:: Exercise instructions ::
Each line of the records below that holds "pentagon" should be copied out.

:: Supplied material ::
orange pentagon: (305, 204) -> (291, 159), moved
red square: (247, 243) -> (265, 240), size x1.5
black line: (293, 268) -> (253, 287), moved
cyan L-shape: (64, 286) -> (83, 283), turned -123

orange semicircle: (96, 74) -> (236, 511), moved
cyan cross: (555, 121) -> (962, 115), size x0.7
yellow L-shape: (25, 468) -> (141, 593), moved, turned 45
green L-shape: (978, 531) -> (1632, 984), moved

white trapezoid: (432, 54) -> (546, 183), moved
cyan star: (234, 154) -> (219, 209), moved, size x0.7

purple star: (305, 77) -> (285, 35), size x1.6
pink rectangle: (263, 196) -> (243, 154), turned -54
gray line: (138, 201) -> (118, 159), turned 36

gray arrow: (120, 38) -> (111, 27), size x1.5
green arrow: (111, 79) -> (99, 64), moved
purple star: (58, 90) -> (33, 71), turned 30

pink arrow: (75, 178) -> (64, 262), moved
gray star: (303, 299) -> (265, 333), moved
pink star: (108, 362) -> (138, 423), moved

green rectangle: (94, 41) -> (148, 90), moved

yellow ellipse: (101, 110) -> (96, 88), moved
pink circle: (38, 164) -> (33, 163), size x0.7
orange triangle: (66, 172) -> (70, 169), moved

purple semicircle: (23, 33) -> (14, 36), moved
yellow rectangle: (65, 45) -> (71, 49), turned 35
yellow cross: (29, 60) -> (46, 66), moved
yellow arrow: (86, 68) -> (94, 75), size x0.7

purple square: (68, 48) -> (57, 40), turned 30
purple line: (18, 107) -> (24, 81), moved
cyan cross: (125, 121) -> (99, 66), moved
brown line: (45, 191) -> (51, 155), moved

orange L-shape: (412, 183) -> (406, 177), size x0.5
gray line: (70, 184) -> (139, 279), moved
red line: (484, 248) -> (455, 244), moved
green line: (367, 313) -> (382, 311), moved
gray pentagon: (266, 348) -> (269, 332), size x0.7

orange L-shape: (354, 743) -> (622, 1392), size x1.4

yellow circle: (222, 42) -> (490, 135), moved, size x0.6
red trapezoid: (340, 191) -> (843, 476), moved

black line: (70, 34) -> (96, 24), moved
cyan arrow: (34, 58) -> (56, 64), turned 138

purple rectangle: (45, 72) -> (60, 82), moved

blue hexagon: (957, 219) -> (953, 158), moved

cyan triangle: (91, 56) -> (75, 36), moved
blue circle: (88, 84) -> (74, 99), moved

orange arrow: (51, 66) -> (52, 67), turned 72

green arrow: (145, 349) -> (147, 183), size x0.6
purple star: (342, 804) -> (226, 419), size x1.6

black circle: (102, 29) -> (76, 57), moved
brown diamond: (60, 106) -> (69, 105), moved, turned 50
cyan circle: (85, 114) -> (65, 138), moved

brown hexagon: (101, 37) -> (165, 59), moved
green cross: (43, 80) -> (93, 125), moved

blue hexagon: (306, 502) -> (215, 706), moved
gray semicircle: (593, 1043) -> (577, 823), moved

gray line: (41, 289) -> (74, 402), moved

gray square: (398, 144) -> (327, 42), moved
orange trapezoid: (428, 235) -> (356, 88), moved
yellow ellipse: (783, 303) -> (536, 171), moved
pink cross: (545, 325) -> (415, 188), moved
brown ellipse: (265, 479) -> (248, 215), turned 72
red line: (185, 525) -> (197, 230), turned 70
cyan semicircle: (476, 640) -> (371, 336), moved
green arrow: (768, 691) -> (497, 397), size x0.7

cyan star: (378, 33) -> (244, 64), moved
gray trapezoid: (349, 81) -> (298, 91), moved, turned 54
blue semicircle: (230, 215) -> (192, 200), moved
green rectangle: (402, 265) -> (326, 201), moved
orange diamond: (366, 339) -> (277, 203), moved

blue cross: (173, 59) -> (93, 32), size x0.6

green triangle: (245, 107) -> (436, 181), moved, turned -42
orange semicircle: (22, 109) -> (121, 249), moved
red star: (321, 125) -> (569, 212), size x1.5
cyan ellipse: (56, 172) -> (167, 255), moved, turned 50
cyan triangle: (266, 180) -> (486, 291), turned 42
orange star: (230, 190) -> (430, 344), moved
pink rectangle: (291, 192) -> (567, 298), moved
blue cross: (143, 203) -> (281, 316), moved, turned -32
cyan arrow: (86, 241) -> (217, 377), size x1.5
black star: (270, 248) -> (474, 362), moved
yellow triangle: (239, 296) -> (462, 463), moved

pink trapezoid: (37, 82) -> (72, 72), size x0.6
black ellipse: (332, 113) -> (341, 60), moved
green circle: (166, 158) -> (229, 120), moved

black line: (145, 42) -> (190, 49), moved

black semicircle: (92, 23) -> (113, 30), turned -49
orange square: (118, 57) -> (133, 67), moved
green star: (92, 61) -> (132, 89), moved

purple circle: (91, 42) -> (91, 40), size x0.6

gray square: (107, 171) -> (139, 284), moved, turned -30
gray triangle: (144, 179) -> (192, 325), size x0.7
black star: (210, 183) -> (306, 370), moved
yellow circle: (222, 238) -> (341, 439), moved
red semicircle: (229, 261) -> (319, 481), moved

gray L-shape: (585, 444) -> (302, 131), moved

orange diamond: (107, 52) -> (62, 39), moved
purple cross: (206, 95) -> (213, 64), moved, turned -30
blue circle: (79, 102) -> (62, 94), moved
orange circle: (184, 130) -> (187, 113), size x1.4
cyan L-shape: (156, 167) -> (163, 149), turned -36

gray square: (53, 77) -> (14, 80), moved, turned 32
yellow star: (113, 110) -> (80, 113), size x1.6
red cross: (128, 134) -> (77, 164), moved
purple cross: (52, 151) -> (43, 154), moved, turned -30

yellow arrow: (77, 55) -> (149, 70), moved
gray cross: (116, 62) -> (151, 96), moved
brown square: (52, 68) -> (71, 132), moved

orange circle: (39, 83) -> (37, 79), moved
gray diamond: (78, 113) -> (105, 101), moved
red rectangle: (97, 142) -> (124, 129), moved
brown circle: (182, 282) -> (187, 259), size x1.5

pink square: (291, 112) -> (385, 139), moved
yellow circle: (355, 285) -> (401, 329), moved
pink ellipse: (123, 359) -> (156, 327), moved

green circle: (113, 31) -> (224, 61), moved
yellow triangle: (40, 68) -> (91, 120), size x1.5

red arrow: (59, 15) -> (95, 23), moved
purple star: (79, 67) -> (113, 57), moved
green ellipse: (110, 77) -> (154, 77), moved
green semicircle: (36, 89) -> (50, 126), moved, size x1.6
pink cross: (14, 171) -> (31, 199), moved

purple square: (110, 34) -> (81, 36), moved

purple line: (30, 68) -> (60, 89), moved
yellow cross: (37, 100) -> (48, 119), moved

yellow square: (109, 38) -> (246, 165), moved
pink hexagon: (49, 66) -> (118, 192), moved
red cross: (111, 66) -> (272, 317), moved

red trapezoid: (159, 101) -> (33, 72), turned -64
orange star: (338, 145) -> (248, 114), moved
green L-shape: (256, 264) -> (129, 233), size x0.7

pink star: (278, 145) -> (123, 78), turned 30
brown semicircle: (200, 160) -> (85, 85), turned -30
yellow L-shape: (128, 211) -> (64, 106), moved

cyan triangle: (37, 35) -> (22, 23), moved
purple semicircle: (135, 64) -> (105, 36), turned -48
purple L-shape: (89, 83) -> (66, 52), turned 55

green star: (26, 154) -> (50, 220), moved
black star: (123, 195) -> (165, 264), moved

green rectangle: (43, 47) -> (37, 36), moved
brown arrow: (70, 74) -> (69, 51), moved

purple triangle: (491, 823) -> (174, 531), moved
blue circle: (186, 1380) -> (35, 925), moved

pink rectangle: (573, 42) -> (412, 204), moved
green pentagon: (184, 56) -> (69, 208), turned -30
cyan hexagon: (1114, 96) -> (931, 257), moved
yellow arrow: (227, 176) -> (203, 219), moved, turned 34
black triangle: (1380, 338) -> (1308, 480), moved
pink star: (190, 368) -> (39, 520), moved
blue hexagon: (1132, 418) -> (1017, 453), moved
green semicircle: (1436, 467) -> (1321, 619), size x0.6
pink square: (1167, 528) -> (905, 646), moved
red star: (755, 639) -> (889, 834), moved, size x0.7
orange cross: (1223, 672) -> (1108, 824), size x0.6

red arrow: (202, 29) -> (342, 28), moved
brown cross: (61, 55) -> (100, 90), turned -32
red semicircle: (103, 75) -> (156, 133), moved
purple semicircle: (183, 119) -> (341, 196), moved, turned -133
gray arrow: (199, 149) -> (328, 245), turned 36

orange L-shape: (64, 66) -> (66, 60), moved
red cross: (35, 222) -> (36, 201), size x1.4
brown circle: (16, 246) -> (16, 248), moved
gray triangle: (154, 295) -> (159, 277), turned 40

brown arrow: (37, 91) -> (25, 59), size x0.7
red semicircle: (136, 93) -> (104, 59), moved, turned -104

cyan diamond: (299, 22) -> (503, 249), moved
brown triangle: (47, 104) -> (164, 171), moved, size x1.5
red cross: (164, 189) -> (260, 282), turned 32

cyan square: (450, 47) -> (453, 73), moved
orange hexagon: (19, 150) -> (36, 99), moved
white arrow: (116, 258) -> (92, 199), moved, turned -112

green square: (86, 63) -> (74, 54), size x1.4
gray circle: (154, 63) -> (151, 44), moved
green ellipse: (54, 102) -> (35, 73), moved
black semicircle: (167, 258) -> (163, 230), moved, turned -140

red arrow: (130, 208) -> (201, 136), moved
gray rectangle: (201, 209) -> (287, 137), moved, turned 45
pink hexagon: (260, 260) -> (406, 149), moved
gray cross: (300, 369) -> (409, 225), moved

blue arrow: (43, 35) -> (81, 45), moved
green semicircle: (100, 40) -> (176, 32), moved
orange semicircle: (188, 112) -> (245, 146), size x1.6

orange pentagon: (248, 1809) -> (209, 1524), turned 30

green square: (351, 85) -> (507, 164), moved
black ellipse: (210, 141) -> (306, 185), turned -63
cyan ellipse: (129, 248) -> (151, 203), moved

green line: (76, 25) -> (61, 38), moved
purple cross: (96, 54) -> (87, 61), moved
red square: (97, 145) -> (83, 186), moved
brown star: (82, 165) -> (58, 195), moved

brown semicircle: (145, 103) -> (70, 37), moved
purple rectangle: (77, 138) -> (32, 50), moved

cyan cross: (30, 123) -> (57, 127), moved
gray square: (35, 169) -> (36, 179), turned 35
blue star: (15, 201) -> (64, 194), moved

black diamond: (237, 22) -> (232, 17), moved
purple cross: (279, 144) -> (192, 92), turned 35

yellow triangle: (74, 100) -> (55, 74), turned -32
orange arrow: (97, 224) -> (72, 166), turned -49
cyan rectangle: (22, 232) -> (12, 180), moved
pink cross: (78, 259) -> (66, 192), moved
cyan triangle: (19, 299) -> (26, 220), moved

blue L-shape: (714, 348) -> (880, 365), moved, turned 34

:: Task output ::
orange pentagon: (305, 204) -> (291, 159), moved
gray pentagon: (266, 348) -> (269, 332), size x0.7
green pentagon: (184, 56) -> (69, 208), turned -30
orange pentagon: (248, 1809) -> (209, 1524), turned 30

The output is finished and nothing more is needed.